§ Data to process:
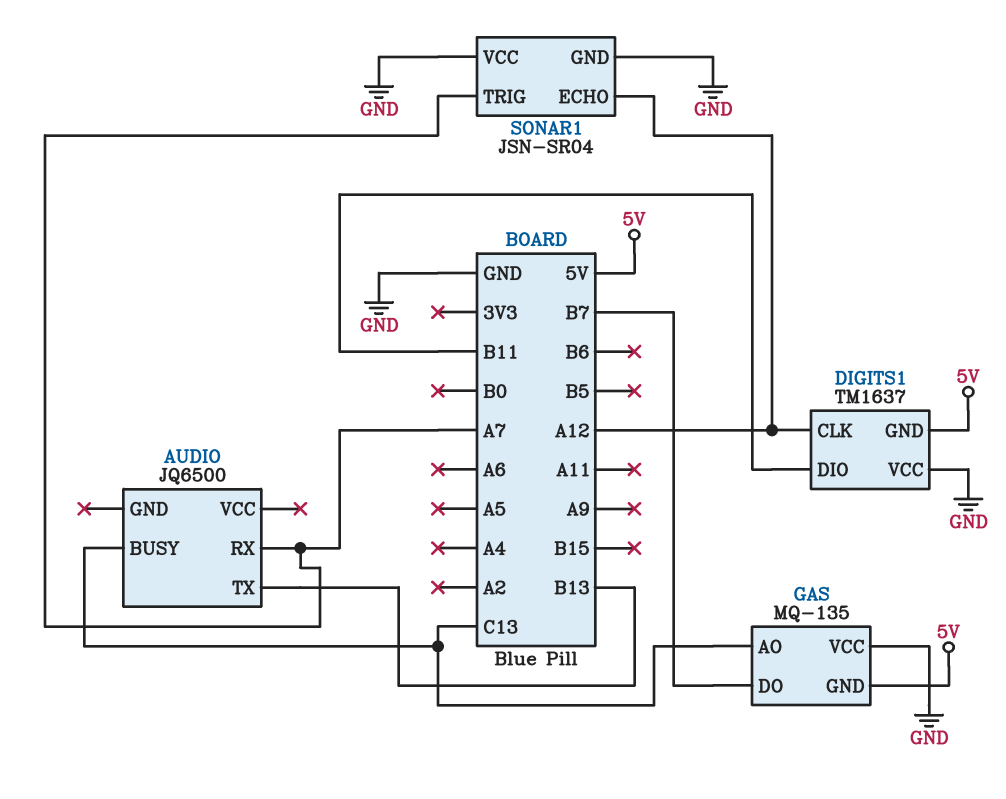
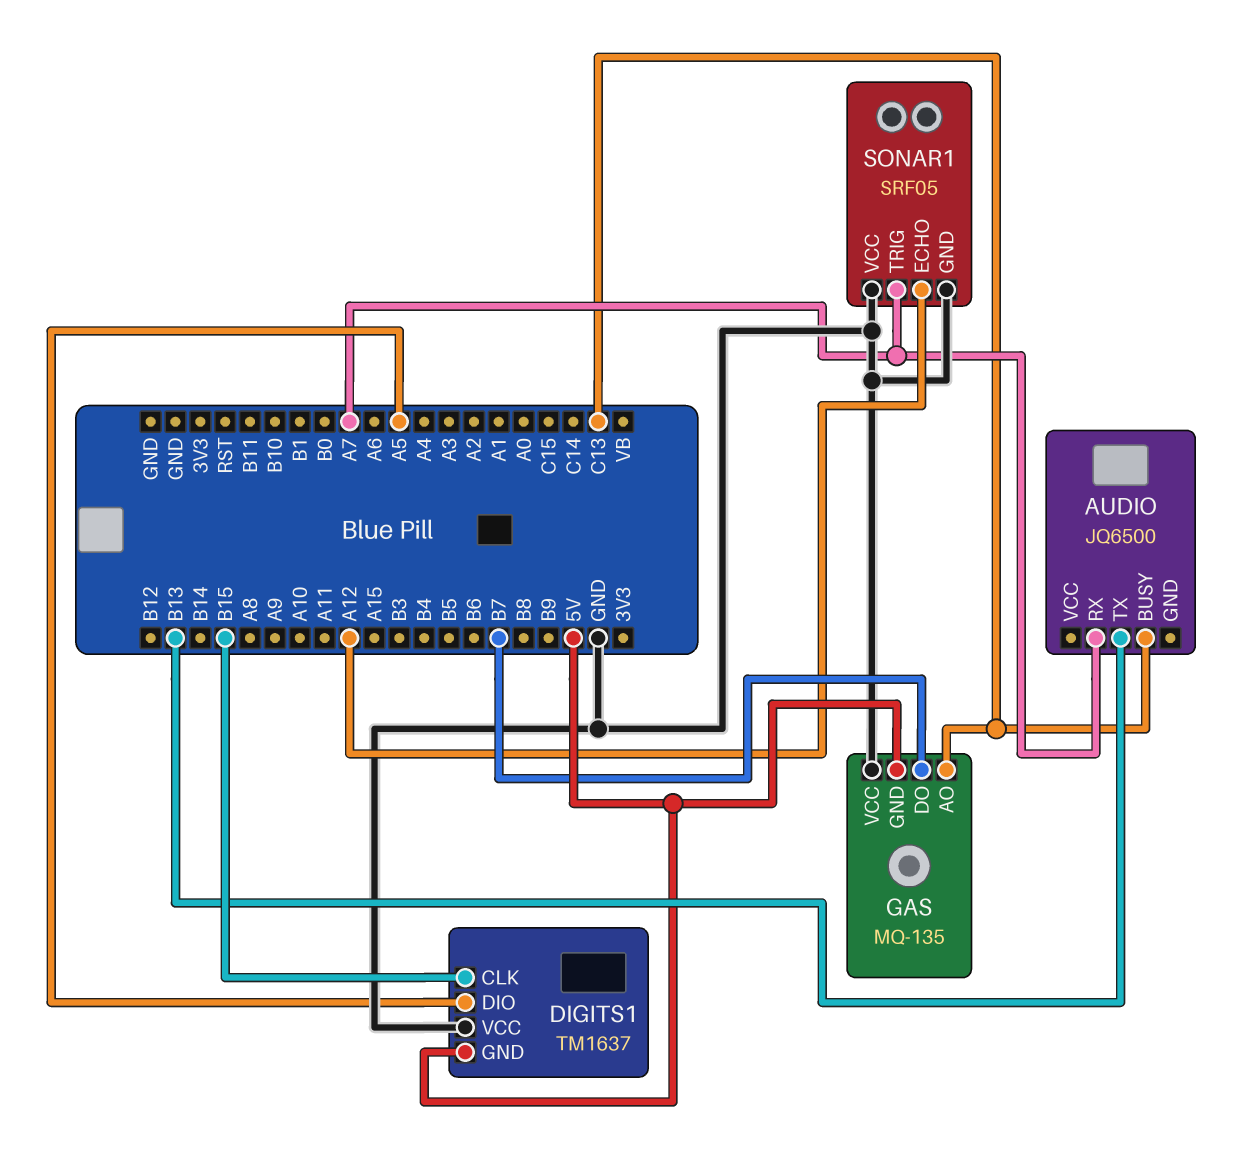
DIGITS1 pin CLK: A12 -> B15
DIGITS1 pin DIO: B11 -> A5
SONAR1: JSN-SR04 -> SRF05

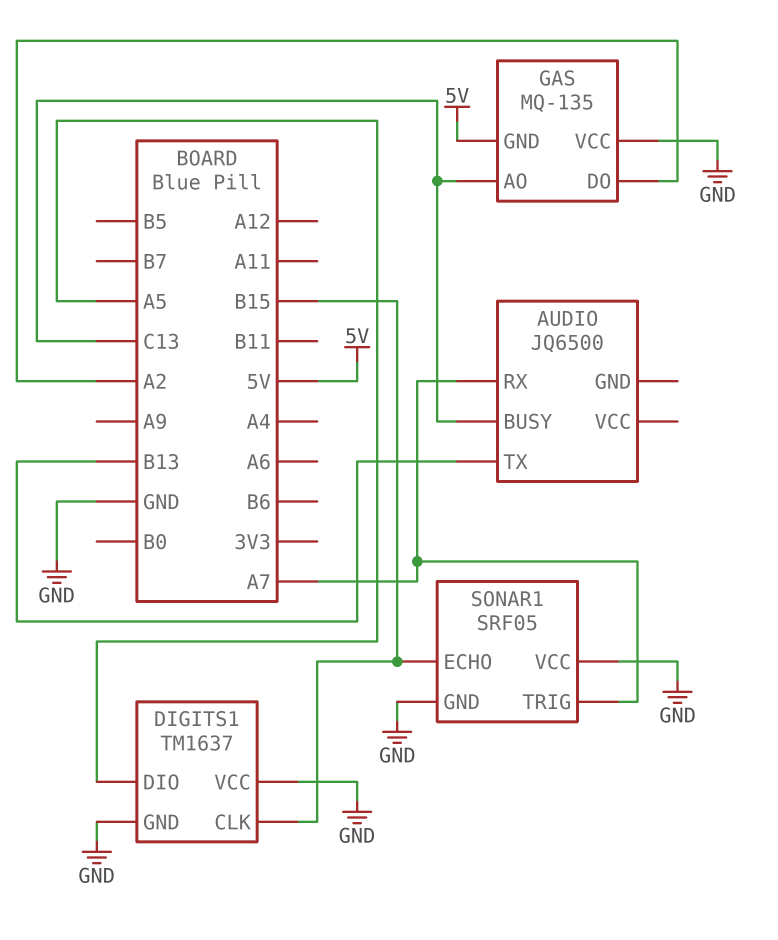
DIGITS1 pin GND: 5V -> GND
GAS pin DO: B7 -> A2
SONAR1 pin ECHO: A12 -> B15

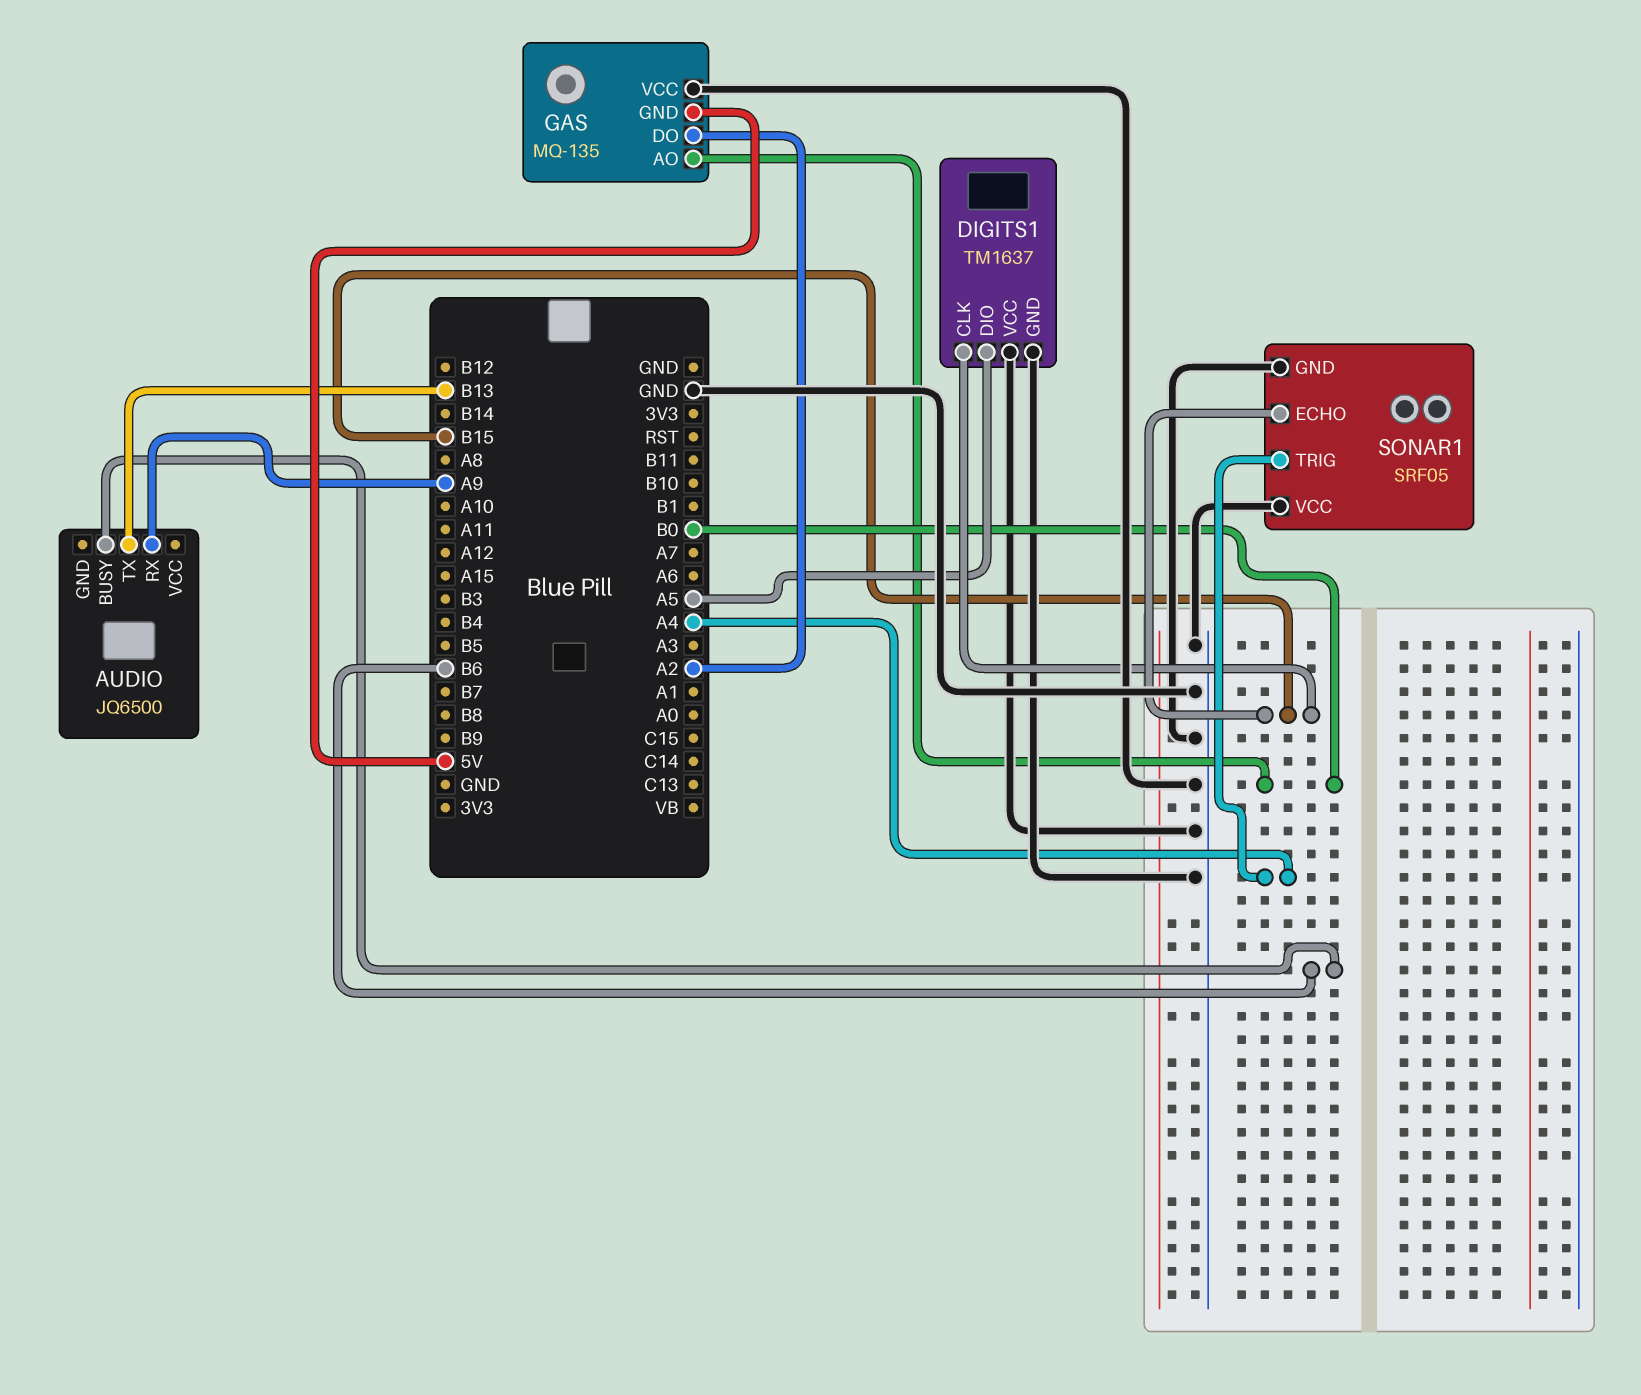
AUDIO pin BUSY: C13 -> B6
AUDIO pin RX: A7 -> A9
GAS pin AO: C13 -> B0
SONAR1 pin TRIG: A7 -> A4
* * *
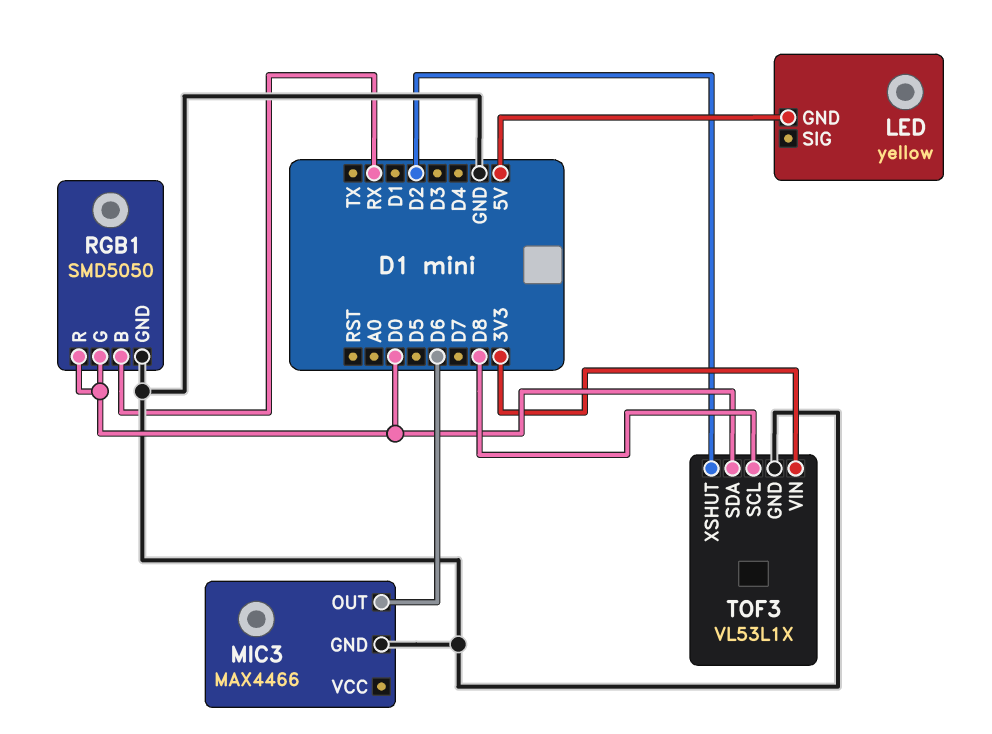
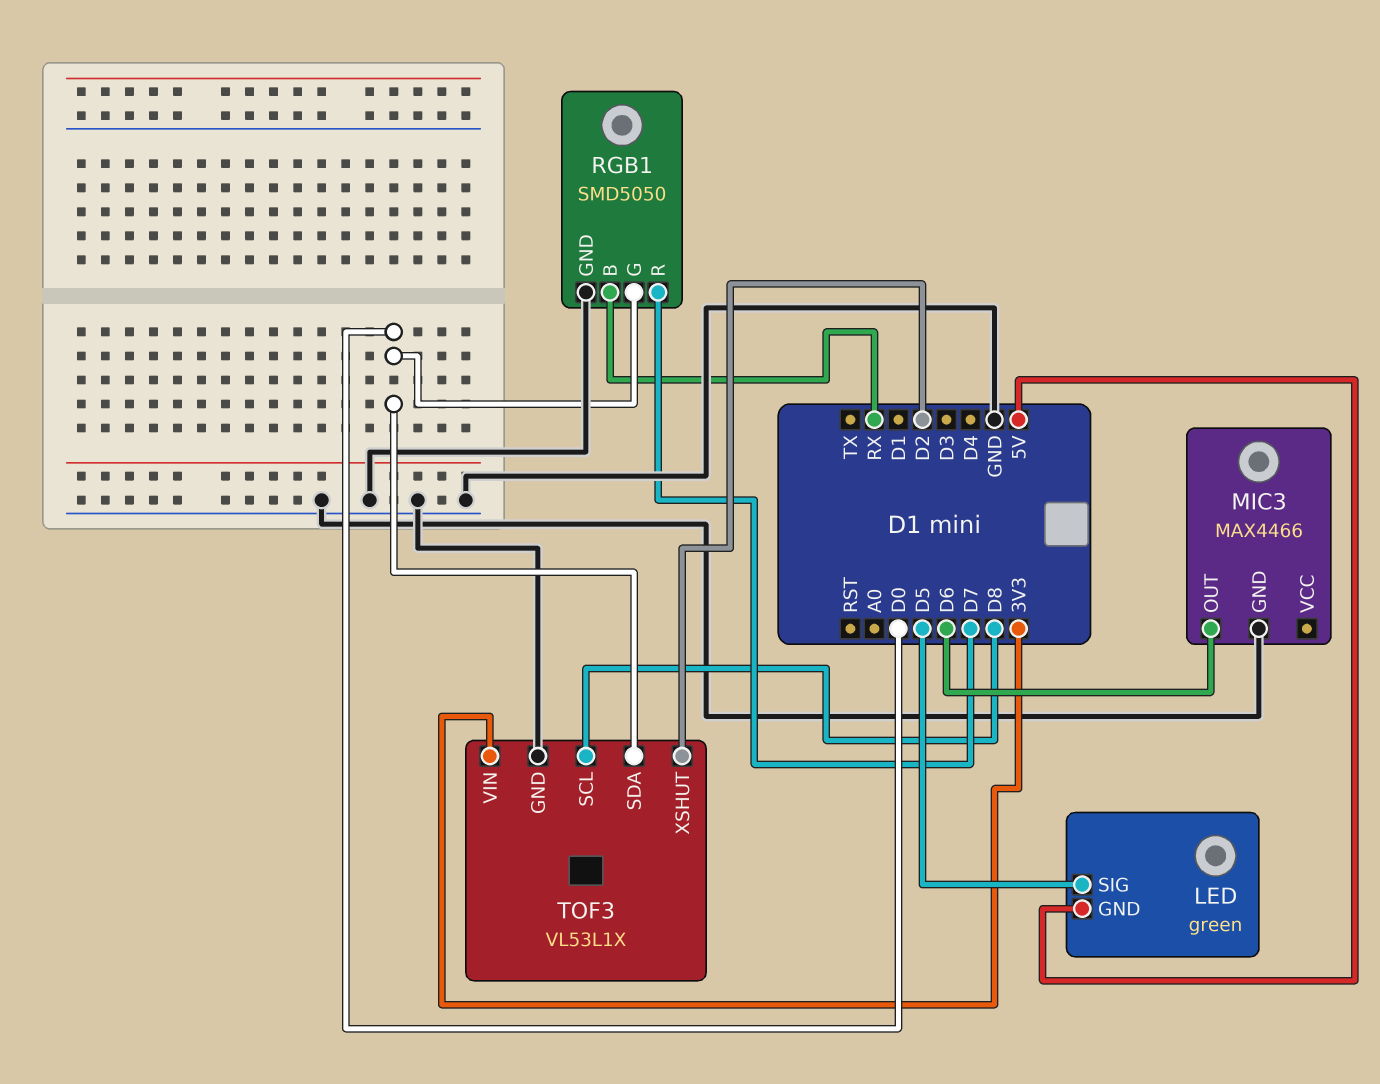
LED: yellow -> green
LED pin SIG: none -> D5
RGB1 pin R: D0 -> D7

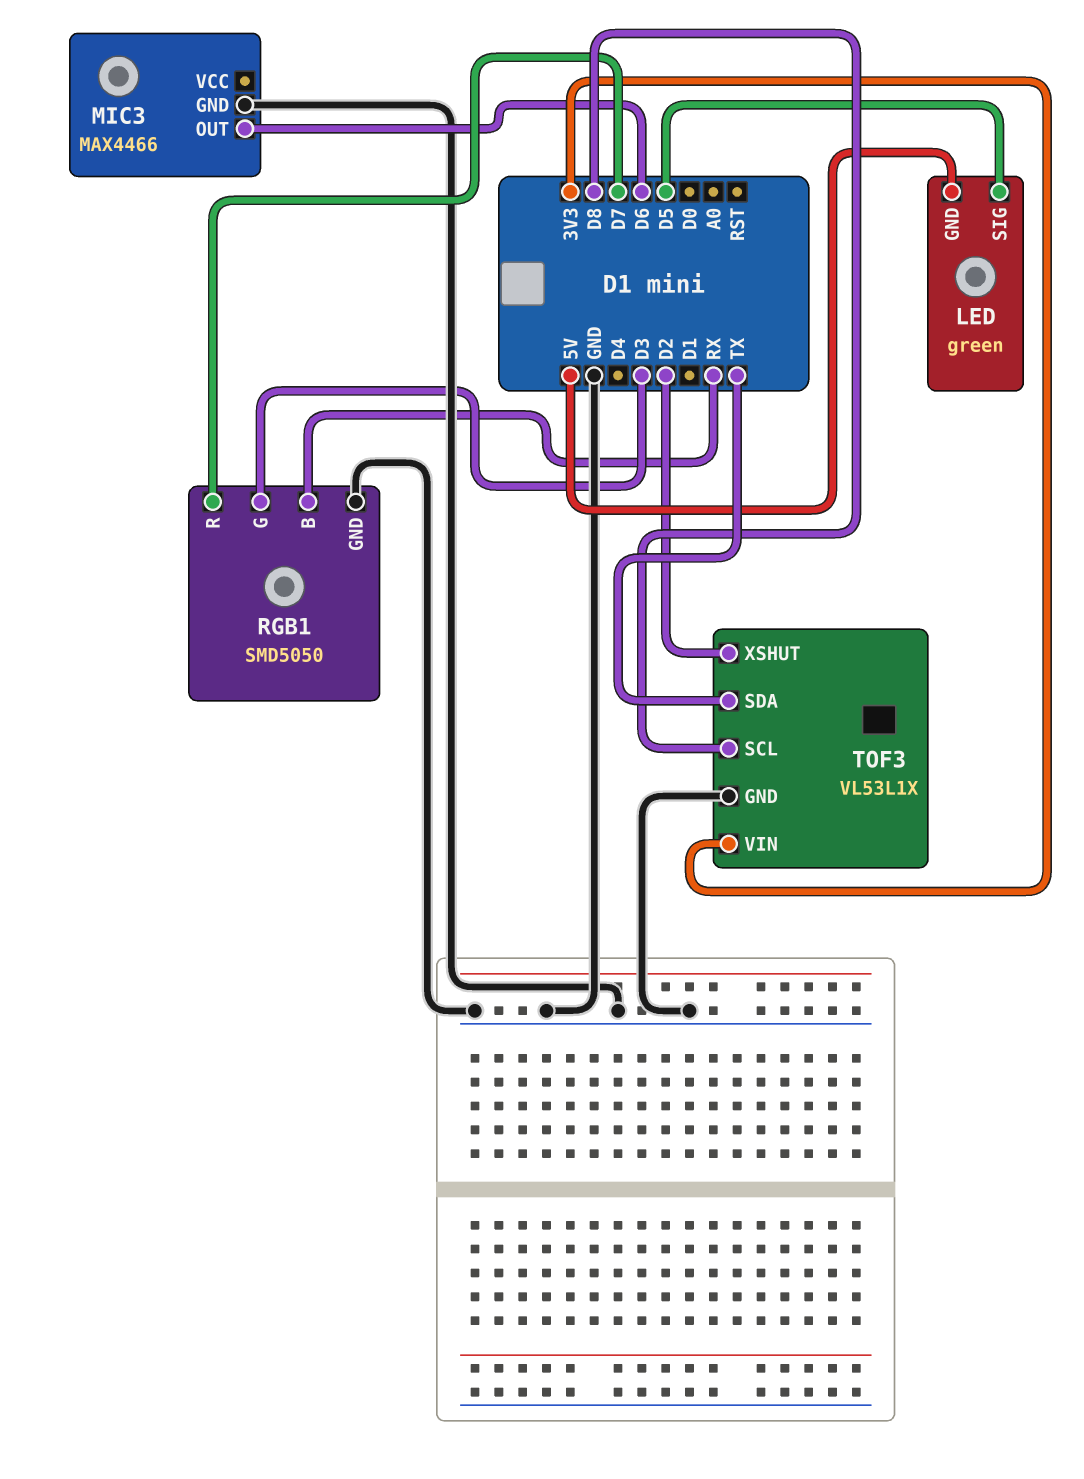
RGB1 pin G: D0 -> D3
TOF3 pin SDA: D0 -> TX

§ Task description:
Scan the records above, then copy out each line that mentions "AUDIO".

§ Response box:
AUDIO pin BUSY: C13 -> B6
AUDIO pin RX: A7 -> A9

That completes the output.